### [EXERCISE]
For the records below, count the lines containing the word "VCELL" and reply with the number alone.

###

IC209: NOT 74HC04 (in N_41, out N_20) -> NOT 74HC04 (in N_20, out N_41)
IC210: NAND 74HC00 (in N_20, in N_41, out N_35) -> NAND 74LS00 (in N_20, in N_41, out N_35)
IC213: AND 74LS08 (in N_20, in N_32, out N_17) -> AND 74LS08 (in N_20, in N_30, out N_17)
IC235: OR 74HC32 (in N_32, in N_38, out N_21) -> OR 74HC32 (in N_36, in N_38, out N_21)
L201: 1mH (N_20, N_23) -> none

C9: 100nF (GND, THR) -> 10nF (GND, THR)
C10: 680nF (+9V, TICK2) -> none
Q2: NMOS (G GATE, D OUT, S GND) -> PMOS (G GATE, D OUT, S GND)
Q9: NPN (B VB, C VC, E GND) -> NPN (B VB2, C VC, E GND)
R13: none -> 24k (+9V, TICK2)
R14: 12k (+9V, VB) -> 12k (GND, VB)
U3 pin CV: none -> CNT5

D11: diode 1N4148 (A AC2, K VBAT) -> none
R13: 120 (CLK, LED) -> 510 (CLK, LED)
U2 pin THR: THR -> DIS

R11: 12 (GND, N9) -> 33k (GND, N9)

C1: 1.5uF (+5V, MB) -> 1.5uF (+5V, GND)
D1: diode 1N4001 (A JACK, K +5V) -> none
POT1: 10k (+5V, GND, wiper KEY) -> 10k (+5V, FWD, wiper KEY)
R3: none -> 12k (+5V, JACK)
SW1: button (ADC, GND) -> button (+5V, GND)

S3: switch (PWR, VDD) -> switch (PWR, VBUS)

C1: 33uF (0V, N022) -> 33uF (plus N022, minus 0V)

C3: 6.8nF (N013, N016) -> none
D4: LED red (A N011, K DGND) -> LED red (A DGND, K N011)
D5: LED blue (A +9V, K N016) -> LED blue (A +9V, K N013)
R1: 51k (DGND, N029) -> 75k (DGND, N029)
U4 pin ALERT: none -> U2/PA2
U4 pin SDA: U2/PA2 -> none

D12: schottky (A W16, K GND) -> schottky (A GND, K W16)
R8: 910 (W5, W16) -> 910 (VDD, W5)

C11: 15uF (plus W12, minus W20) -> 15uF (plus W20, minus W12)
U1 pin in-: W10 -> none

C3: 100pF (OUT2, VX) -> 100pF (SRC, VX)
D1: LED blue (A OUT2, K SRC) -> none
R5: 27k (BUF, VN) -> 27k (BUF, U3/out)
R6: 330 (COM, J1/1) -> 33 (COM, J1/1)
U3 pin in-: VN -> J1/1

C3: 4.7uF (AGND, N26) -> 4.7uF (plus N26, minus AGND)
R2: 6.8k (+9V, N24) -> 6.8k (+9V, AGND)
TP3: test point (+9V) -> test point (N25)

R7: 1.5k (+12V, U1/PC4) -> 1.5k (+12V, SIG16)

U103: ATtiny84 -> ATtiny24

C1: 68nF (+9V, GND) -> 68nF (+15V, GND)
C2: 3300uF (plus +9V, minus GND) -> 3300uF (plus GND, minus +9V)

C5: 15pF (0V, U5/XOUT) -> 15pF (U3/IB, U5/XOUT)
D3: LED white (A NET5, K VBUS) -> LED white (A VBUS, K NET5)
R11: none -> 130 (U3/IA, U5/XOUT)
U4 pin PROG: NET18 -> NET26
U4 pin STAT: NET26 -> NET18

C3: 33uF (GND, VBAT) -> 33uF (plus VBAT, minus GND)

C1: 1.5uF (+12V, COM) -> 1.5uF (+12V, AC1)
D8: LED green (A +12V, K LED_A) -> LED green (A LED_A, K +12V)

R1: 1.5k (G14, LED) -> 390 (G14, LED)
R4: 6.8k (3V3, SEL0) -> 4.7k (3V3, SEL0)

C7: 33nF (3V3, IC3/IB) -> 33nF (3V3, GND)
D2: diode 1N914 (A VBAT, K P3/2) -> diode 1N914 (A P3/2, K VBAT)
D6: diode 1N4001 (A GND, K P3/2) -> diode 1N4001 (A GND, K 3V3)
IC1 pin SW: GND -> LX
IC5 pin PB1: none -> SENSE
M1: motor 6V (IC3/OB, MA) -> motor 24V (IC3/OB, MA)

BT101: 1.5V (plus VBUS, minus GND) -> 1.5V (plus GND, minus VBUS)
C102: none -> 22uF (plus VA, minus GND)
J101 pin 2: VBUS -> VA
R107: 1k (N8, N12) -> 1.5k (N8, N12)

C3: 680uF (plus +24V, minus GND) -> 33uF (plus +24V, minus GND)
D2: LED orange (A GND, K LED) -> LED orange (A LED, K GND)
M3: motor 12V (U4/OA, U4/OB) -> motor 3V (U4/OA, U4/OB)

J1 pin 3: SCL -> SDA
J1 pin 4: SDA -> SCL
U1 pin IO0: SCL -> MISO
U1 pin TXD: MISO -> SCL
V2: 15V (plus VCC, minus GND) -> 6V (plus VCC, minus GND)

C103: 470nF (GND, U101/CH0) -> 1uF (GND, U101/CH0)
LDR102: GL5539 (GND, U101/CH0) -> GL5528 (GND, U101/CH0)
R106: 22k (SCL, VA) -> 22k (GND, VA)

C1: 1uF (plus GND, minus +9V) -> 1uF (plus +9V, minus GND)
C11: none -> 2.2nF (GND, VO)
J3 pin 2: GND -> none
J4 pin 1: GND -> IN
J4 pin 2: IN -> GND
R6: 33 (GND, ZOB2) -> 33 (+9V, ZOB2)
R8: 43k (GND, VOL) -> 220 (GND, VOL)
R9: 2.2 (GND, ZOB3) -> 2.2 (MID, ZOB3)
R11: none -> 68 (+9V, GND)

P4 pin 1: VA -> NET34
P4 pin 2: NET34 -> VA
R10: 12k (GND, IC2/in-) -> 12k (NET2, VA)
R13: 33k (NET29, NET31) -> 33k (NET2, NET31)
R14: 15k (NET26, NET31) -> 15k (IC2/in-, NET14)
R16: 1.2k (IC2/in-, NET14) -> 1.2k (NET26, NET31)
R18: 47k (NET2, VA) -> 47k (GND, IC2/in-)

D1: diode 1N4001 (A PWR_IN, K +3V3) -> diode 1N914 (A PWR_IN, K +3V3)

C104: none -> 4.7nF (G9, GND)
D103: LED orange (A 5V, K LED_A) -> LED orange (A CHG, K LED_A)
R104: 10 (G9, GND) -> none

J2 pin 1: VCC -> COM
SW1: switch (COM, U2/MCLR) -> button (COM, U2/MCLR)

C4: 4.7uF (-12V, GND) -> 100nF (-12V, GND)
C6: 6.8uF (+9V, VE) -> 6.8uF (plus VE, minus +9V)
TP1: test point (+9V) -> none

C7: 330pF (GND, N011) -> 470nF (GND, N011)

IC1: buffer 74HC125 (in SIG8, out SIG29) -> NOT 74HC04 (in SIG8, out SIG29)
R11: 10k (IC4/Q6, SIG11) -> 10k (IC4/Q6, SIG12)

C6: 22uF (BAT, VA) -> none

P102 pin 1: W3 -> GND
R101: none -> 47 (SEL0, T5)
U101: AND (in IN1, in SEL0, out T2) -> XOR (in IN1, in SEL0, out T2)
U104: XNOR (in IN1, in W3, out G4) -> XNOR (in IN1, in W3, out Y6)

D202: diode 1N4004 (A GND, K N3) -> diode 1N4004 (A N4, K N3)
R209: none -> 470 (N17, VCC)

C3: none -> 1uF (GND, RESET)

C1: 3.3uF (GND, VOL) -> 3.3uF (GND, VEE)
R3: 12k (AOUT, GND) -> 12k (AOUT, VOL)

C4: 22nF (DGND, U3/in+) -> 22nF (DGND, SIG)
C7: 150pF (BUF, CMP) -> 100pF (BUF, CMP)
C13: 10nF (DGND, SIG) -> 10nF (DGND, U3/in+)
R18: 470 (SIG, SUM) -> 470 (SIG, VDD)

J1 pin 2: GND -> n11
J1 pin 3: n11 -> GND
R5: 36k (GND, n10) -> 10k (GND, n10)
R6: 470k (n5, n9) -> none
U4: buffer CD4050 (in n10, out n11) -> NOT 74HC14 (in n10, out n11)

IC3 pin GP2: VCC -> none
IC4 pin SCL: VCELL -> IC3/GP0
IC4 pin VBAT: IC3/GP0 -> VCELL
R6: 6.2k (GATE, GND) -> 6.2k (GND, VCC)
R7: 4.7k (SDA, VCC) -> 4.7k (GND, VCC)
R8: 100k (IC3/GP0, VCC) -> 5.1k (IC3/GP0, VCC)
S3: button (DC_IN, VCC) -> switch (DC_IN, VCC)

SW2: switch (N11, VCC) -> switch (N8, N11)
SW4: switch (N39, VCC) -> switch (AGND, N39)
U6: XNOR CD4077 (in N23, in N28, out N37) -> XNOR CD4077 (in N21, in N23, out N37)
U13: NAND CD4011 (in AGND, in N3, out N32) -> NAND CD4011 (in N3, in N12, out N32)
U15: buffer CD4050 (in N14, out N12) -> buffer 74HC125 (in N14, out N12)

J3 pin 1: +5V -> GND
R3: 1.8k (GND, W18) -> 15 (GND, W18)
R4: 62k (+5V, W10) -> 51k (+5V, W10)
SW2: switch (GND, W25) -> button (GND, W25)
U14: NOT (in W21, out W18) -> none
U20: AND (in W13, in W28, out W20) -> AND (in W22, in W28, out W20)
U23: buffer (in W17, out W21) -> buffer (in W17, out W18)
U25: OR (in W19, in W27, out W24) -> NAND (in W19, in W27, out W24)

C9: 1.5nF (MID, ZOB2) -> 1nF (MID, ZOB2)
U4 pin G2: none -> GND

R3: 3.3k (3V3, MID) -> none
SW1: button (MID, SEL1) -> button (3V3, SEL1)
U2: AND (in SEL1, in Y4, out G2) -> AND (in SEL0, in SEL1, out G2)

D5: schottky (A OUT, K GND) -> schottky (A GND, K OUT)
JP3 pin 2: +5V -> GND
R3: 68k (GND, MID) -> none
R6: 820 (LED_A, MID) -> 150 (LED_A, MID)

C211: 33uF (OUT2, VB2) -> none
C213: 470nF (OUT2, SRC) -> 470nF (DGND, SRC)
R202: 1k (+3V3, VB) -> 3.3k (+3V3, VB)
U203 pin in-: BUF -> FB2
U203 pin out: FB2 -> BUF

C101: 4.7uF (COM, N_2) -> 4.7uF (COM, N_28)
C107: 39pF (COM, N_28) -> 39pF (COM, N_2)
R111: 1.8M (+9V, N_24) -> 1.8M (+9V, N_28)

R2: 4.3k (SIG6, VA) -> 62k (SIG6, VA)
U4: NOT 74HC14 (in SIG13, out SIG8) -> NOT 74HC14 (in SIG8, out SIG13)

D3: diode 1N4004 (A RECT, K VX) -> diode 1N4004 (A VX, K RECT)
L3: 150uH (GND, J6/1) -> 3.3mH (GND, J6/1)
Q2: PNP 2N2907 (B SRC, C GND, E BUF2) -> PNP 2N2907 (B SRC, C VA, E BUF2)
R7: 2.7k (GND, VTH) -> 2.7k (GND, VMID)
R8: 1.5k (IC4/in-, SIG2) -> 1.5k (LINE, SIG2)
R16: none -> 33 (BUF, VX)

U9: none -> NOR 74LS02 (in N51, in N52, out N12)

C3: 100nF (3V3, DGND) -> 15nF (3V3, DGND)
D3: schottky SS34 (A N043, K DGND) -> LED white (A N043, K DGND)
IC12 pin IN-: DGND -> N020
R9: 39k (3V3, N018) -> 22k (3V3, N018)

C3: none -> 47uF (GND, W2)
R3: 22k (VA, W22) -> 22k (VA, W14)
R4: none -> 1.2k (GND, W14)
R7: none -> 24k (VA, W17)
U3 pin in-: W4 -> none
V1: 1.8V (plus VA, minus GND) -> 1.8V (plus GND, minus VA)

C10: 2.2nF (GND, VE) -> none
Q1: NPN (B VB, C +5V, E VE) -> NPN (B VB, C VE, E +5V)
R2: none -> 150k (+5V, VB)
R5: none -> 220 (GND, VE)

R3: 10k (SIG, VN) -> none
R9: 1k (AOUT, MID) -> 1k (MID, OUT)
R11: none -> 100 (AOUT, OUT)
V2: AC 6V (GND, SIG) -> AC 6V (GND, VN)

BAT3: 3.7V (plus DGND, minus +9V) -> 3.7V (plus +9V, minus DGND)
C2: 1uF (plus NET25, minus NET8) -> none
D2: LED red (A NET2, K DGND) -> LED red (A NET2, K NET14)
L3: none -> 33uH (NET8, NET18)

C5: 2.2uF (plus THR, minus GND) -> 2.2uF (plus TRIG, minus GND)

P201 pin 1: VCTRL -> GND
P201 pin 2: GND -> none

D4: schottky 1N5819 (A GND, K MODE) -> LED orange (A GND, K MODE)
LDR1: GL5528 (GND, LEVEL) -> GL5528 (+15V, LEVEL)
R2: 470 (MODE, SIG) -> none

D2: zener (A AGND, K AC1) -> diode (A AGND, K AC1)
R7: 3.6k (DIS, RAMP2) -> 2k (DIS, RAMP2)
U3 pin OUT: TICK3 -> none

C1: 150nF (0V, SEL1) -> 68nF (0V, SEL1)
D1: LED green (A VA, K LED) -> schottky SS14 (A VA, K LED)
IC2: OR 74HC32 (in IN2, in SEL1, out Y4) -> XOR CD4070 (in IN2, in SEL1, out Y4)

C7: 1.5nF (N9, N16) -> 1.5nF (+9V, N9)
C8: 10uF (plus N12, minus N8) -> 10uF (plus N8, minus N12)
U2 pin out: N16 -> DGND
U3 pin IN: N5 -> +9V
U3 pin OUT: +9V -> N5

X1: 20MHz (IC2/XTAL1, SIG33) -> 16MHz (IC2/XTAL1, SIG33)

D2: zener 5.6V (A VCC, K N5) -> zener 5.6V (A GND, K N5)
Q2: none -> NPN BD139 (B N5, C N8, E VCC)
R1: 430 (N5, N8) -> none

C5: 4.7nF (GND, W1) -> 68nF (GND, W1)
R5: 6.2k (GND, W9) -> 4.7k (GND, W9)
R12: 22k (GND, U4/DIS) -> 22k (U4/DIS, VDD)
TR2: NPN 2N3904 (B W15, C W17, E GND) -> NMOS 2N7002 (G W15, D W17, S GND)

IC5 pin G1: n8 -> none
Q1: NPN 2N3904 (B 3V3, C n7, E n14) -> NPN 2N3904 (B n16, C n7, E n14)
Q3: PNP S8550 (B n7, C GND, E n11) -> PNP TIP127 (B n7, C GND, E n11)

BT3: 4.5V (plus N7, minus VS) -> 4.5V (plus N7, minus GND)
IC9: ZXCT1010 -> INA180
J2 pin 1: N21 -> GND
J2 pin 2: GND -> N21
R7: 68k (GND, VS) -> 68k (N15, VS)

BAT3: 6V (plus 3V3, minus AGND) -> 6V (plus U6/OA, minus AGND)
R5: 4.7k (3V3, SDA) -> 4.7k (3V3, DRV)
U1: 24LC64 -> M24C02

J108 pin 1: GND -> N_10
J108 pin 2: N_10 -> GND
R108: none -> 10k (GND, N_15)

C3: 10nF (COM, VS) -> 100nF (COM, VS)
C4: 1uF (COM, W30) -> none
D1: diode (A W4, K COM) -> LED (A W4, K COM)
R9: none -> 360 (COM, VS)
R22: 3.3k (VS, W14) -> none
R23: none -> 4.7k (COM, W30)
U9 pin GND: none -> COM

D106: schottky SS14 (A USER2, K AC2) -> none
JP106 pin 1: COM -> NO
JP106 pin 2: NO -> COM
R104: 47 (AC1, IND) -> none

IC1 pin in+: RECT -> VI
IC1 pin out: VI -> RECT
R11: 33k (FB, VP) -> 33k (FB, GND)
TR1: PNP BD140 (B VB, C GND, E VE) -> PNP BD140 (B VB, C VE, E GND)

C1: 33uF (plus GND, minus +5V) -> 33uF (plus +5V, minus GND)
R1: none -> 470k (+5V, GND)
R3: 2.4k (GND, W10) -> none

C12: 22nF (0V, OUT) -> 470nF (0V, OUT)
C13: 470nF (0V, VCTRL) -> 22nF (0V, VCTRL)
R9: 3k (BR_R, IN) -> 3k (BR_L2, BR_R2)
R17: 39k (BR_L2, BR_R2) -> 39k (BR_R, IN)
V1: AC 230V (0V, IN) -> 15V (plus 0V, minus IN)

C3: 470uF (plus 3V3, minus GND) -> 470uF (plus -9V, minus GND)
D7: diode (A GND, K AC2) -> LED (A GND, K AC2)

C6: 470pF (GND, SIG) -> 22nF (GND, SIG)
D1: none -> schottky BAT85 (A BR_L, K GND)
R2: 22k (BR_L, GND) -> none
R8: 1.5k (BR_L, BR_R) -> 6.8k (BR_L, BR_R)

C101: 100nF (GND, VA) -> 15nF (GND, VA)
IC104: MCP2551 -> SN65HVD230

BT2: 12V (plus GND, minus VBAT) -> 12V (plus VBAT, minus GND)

###

### [SOLUTION TO THIS PROBLEM]
2